_Task details_
Scan the entries for the word "black" and return every line that has it.

_Data for analysis_
# # # #

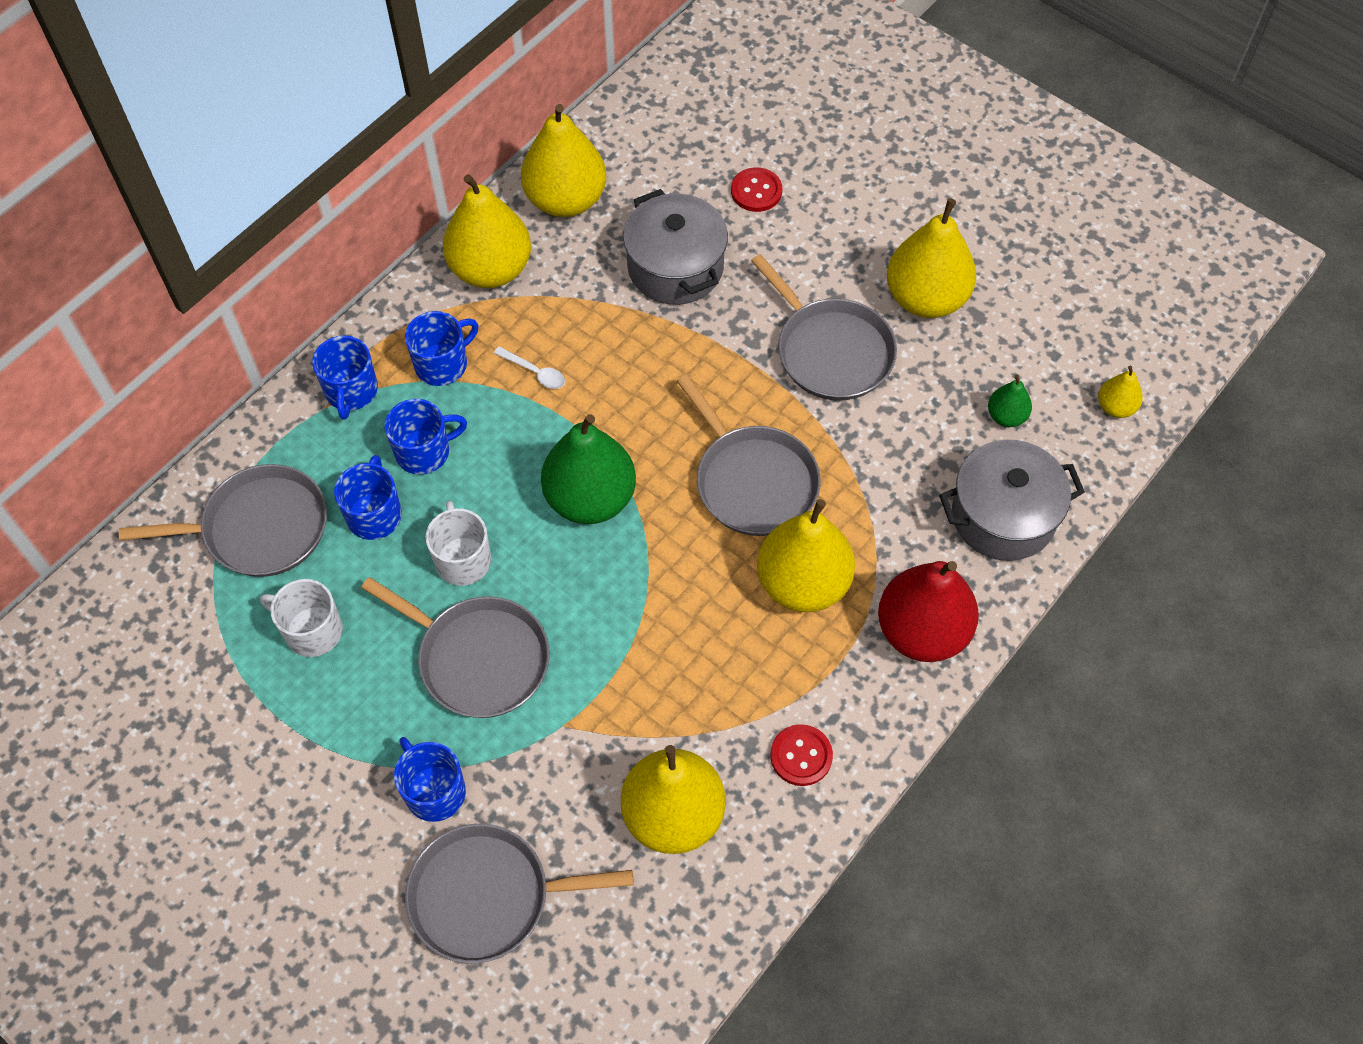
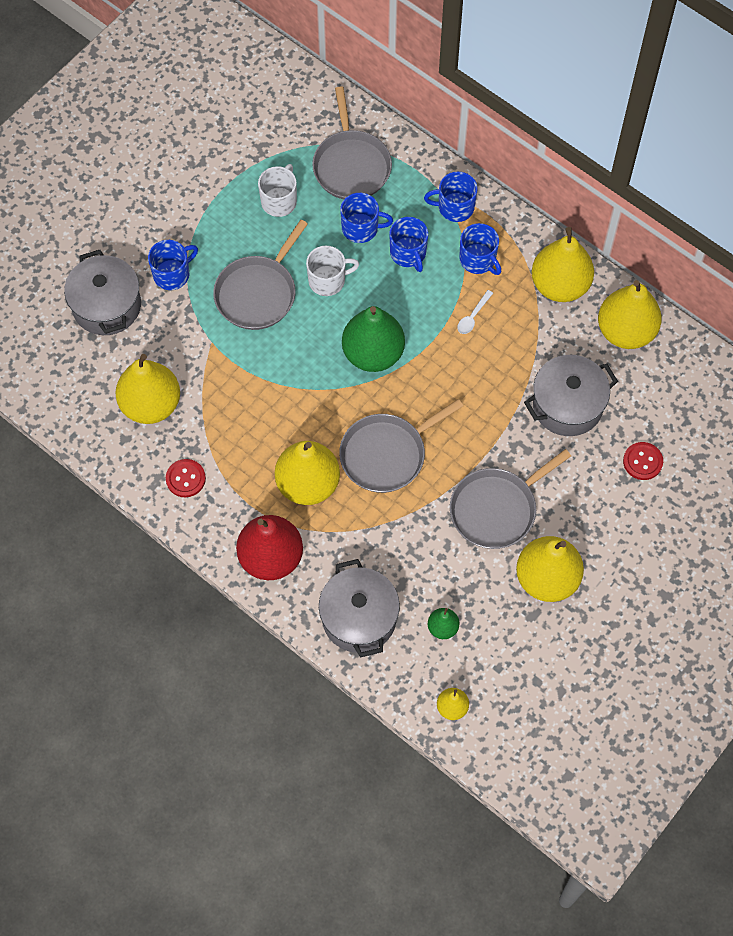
camera: 90 degrees right, 5 degrees up
(488, 896) = (106, 306): grey pan -> grey pot

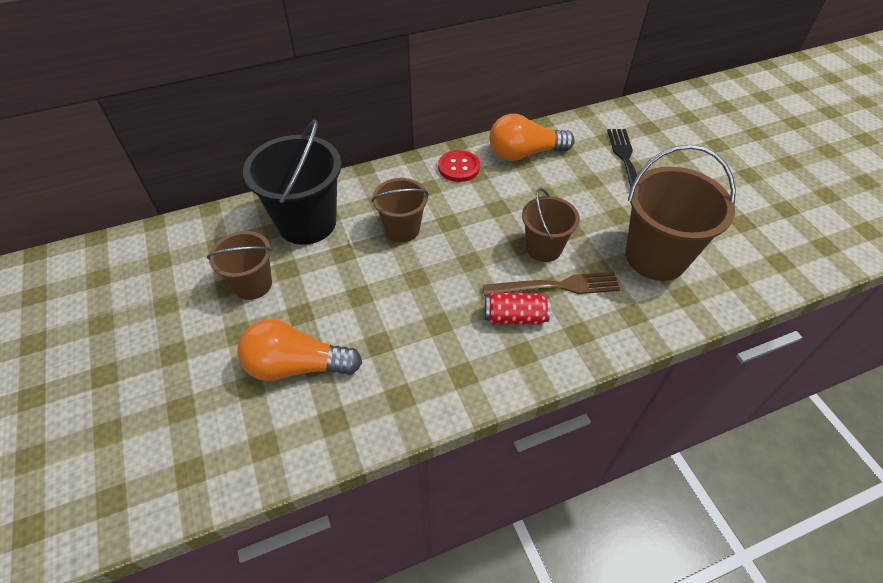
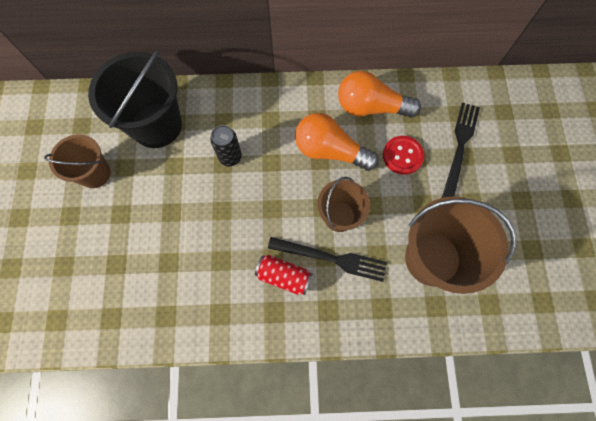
camera: 20 degrees right, 20 degrees up
(296, 365) = (101, 261): orange light bulb -> orange light bulb (330, 151)
(402, 229) = (230, 157): brown bucket -> black can
(459, 167) = (305, 105): red button -> red button (402, 156)
(556, 286) = (331, 258): brown fork -> black fork

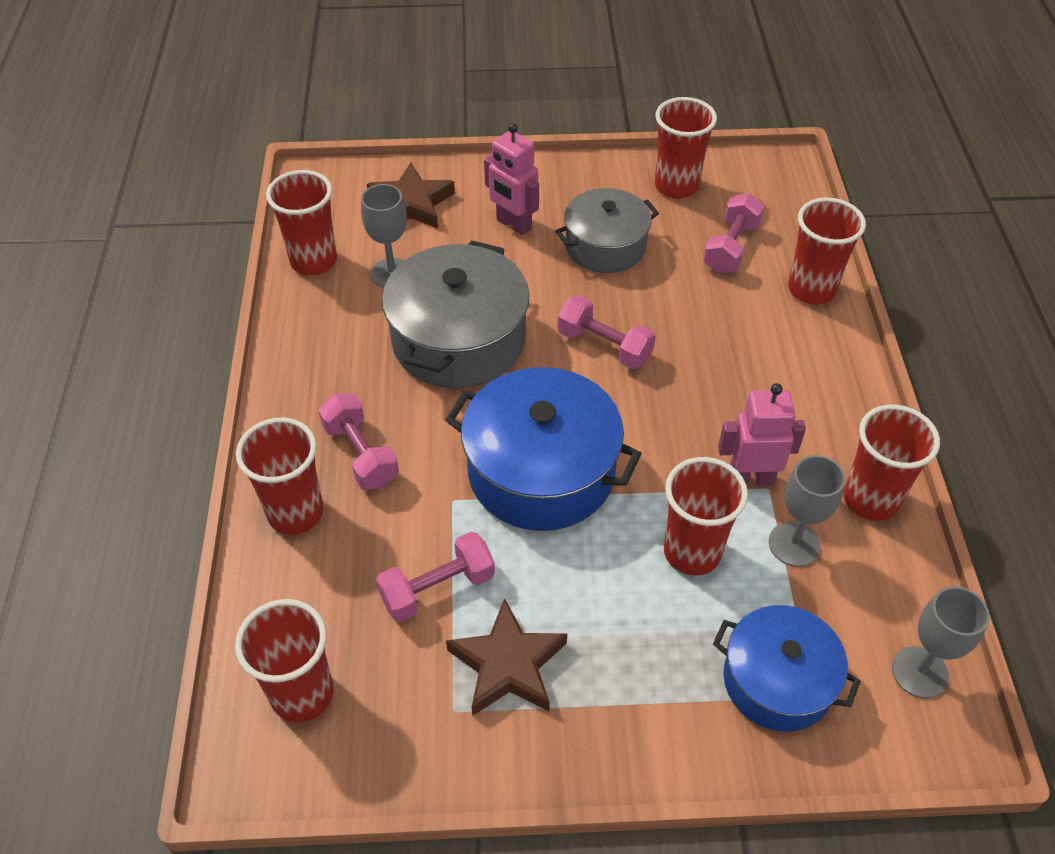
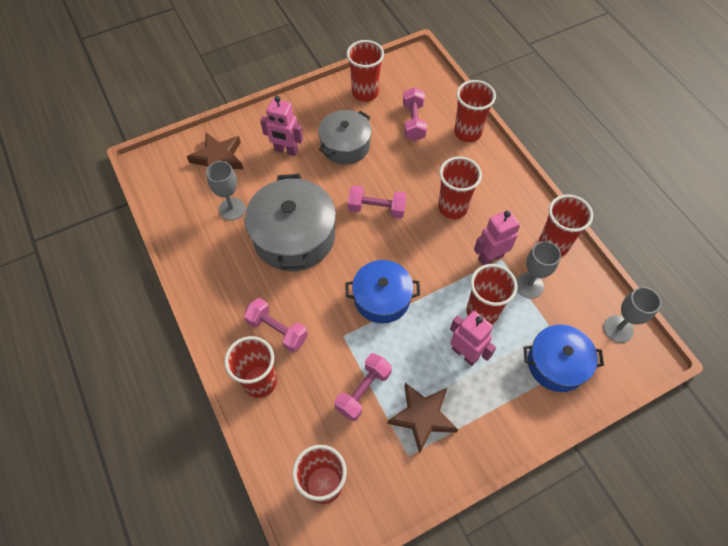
camera: 25 degrees left, 10 degrees up
(314, 261) = (180, 218): red cup -> red cup (452, 207)
(541, 471) = (382, 298): blue pot -> blue pot, size x0.65
(629, 601) = (465, 353): none -> pink robot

# # # #

_Response to this task_
(402, 229) = (230, 157): brown bucket -> black can
(556, 286) = (331, 258): brown fork -> black fork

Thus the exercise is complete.